Exercise instructions: Only the lines from the top of the data through the one with "R1: 3.9k (GND, N_3) -> 4.7k (GND, N_3)" are to be written out, each exactly as it stands.

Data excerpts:
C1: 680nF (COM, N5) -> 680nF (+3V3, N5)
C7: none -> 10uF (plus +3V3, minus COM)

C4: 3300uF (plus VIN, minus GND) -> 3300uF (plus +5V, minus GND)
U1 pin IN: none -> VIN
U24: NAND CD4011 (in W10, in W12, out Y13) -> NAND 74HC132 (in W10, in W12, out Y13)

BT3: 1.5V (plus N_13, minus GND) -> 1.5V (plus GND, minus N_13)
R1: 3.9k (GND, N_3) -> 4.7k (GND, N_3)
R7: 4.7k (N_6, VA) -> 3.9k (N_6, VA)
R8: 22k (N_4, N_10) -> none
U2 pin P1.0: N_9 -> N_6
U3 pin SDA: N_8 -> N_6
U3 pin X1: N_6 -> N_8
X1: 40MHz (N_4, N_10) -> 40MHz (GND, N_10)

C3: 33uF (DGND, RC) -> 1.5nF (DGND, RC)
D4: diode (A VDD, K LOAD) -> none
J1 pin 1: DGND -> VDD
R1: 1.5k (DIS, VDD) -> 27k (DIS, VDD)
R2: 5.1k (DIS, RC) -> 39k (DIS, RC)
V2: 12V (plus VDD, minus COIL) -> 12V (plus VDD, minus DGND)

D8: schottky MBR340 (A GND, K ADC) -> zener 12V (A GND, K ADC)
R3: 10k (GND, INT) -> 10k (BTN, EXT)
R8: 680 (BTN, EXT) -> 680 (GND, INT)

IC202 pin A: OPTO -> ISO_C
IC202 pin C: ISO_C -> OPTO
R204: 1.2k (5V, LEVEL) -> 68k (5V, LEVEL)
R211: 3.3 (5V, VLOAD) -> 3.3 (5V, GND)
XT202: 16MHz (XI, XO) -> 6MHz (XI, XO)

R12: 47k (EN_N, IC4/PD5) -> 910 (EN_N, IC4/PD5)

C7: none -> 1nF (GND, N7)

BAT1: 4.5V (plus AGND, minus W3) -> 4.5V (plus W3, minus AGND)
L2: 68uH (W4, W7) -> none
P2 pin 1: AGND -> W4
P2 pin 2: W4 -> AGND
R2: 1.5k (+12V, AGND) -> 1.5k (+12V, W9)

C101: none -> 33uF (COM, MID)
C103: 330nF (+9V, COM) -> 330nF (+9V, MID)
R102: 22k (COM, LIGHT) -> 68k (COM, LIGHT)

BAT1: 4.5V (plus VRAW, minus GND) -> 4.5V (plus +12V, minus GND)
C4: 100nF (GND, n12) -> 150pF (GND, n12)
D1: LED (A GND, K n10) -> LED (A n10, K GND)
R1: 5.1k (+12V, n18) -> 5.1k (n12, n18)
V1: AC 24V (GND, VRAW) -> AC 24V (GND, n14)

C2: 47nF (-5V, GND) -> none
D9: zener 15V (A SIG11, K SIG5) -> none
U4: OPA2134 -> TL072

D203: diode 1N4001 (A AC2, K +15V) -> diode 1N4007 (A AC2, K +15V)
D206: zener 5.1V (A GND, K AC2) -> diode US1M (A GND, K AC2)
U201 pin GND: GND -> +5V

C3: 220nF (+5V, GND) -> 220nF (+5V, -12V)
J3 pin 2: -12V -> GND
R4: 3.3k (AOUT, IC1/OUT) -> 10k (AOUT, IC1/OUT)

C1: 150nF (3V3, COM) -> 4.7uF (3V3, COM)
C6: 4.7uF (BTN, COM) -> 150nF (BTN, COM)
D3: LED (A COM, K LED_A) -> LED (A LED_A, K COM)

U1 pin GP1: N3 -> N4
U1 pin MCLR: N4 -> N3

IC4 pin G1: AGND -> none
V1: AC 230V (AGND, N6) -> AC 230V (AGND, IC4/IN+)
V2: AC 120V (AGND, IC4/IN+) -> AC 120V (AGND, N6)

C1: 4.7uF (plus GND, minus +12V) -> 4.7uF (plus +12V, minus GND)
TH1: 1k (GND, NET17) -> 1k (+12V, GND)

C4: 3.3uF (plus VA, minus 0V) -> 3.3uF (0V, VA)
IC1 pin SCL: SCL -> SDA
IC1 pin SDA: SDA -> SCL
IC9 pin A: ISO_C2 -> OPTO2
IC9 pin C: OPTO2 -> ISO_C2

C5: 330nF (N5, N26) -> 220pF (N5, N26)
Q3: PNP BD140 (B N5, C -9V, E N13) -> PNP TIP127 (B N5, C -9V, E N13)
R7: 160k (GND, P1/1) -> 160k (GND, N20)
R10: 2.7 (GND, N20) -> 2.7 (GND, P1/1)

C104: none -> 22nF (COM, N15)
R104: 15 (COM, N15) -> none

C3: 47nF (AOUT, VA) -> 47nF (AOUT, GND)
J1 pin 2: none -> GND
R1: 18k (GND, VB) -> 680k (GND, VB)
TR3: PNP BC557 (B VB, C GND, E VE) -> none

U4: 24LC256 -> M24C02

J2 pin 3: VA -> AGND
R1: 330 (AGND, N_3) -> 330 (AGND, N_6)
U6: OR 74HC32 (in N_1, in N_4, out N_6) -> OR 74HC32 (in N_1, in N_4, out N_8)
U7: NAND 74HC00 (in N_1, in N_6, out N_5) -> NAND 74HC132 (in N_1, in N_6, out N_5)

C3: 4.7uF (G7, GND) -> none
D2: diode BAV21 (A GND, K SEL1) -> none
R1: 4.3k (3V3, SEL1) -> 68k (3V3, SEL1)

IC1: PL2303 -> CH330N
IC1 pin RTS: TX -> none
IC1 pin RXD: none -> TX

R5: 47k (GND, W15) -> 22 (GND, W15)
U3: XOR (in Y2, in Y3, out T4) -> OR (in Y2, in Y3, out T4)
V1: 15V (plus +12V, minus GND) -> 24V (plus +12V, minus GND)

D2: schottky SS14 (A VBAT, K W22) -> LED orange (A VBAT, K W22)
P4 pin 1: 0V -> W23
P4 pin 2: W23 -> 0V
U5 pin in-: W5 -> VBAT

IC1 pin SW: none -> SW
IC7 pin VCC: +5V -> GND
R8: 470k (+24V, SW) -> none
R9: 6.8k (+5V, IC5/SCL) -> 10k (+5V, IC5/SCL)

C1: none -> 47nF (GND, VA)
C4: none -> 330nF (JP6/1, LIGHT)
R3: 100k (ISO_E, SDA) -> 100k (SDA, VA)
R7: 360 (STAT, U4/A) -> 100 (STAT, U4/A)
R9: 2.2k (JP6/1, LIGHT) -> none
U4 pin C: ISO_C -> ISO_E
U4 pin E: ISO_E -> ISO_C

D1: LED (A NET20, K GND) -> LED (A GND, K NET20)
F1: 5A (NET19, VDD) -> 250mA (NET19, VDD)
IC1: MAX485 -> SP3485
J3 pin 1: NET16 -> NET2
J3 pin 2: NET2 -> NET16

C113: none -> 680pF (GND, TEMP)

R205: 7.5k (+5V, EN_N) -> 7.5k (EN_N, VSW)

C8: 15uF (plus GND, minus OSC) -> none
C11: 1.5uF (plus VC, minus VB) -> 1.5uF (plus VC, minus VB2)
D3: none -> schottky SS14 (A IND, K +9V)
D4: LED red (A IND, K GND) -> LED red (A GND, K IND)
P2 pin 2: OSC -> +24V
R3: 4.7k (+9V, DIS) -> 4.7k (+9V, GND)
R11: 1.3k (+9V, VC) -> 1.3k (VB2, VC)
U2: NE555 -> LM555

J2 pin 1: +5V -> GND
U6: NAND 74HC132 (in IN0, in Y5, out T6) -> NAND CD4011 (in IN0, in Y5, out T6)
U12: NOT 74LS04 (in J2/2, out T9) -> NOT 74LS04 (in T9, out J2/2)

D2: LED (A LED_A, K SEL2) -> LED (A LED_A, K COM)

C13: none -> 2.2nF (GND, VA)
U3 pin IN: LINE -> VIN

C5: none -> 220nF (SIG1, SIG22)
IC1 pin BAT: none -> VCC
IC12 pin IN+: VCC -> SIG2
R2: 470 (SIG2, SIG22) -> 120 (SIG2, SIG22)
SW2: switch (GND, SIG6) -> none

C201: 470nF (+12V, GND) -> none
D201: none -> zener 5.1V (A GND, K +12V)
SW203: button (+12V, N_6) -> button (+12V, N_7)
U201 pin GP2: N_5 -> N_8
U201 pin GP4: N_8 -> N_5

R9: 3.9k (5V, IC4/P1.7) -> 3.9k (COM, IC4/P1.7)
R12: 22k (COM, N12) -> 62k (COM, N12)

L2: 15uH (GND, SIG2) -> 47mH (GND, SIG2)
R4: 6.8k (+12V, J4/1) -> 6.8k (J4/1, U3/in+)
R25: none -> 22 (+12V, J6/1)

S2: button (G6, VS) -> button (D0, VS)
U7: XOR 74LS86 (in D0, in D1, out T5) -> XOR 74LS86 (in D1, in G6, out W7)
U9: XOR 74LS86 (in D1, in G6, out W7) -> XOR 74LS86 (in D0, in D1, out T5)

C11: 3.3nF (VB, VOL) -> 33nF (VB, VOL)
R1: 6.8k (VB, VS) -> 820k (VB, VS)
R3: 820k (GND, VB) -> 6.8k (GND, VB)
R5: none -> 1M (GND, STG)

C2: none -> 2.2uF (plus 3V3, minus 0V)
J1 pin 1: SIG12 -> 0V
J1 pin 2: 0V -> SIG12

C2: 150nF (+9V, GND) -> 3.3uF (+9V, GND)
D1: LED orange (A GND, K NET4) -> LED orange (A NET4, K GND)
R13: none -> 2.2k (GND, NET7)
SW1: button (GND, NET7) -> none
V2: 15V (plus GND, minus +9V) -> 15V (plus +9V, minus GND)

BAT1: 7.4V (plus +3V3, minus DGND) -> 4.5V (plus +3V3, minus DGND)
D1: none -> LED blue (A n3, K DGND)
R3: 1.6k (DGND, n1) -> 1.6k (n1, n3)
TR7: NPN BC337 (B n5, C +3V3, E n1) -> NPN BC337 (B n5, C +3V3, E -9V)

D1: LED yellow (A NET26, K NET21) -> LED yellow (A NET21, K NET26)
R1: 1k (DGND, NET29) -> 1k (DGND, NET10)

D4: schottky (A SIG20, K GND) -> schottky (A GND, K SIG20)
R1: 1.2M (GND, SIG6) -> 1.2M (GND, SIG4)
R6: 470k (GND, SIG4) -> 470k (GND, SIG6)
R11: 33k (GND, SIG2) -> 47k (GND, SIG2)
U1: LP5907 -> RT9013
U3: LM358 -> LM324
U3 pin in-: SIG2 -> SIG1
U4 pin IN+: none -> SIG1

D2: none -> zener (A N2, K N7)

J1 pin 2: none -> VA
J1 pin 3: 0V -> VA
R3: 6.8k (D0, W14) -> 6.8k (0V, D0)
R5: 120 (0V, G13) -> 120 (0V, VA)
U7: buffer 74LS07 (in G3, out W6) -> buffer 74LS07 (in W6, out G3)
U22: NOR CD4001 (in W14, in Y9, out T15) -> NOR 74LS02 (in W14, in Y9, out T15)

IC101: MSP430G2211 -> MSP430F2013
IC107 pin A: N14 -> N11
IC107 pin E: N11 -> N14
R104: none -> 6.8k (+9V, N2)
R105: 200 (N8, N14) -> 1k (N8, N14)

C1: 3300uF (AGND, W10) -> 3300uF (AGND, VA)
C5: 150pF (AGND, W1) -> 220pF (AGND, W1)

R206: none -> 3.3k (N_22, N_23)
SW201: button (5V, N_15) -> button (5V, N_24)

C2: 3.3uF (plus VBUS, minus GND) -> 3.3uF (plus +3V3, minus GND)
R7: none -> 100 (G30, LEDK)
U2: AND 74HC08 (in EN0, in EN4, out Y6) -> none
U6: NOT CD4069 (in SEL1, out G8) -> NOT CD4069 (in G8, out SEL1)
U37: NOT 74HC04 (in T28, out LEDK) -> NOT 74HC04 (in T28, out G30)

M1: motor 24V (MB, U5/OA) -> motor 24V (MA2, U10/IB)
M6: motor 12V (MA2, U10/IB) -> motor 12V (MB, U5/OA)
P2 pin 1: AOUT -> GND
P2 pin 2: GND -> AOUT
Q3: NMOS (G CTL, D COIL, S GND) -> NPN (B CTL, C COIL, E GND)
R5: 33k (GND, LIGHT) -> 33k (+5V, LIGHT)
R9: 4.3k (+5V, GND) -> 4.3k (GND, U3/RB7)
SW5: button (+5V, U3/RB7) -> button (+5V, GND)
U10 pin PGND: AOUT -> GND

Answer to this exercise:
C1: 680nF (COM, N5) -> 680nF (+3V3, N5)
C7: none -> 10uF (plus +3V3, minus COM)

C4: 3300uF (plus VIN, minus GND) -> 3300uF (plus +5V, minus GND)
U1 pin IN: none -> VIN
U24: NAND CD4011 (in W10, in W12, out Y13) -> NAND 74HC132 (in W10, in W12, out Y13)

BT3: 1.5V (plus N_13, minus GND) -> 1.5V (plus GND, minus N_13)
R1: 3.9k (GND, N_3) -> 4.7k (GND, N_3)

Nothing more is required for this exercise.